** Instructions to follow **
A verbatim printing of the entries that follow is needed; pictures must not appear in it.

** Data for this task **
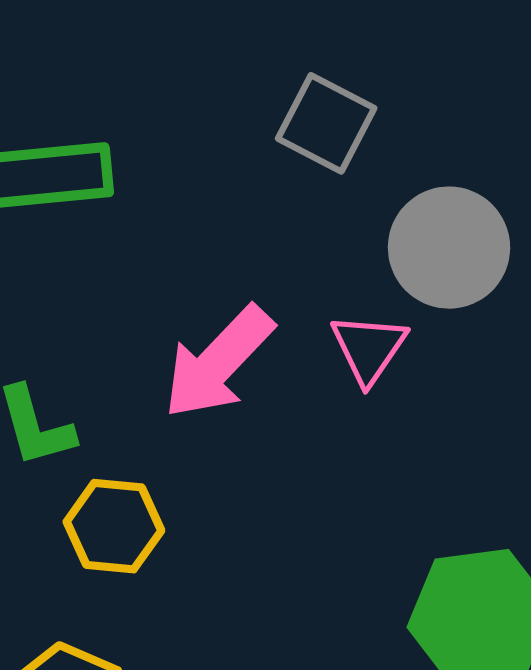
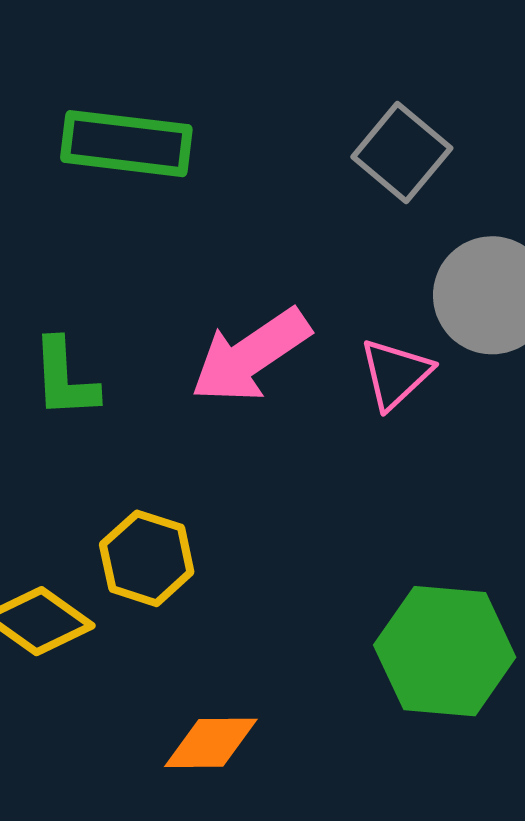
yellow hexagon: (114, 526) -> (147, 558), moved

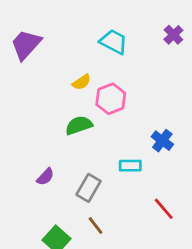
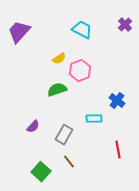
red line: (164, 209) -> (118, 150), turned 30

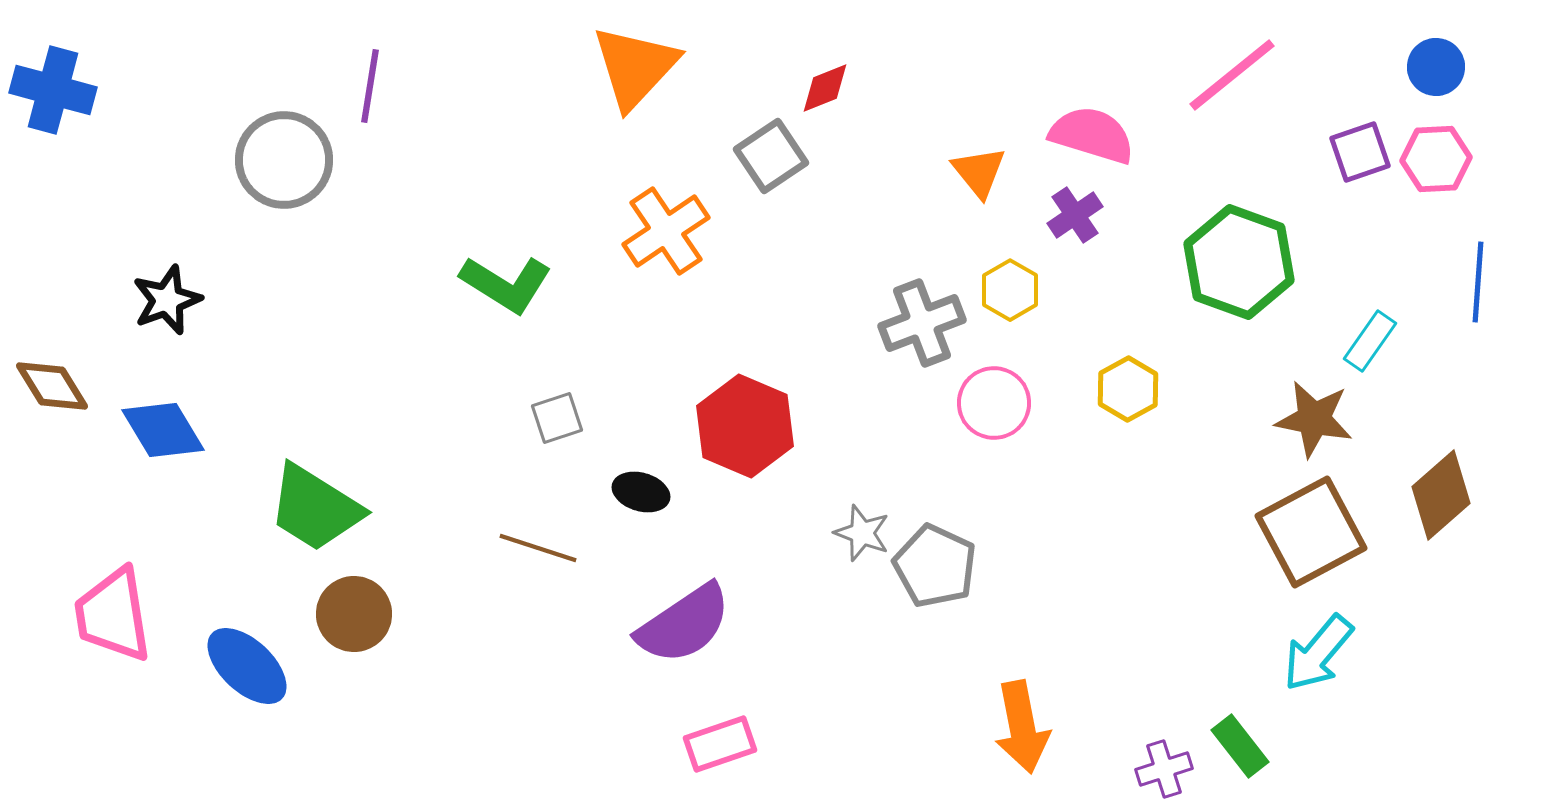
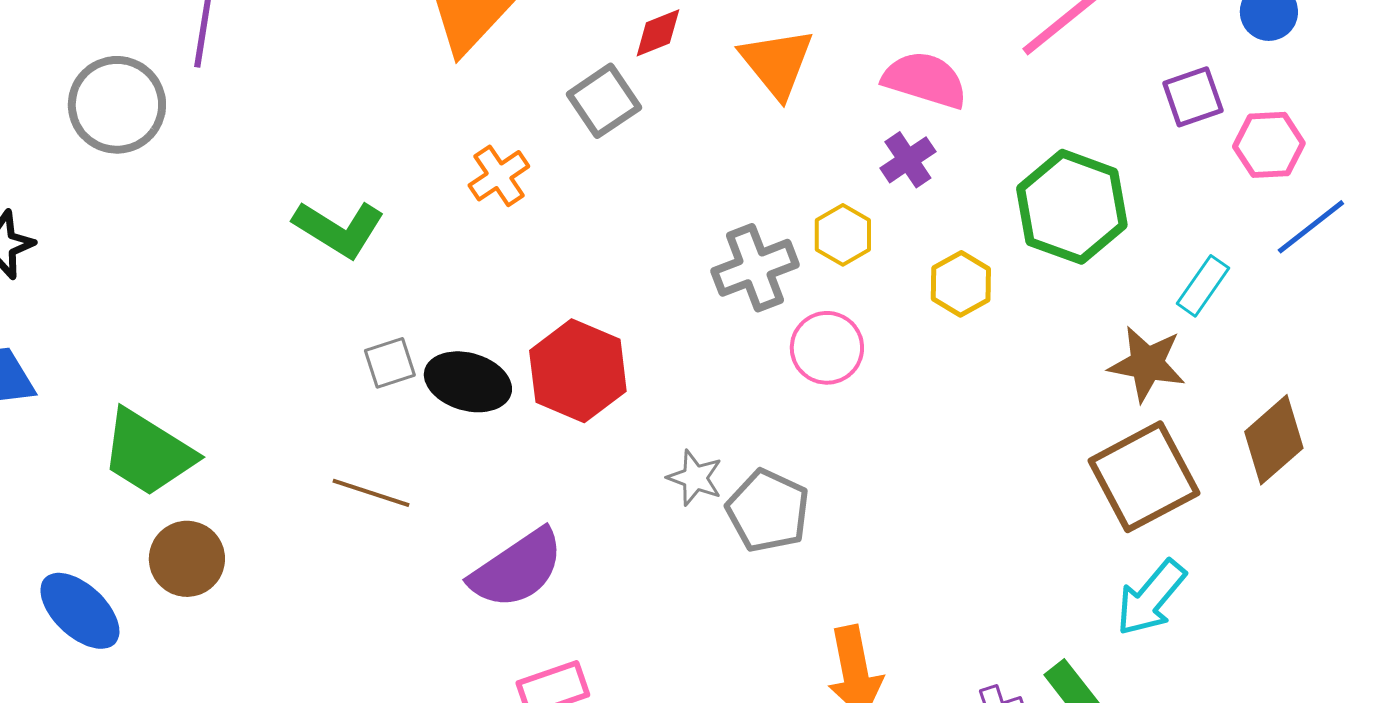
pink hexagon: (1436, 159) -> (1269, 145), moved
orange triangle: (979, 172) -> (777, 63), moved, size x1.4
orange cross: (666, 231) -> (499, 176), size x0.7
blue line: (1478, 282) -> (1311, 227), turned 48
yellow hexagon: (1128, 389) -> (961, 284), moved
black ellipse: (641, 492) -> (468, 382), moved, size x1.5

** Written answer **
yellow hexagon: (114, 526) -> (147, 558), moved

red line: (164, 209) -> (118, 150), turned 30

pink hexagon: (1436, 159) -> (1269, 145), moved
orange triangle: (979, 172) -> (777, 63), moved, size x1.4
orange cross: (666, 231) -> (499, 176), size x0.7
blue line: (1478, 282) -> (1311, 227), turned 48
yellow hexagon: (1128, 389) -> (961, 284), moved
black ellipse: (641, 492) -> (468, 382), moved, size x1.5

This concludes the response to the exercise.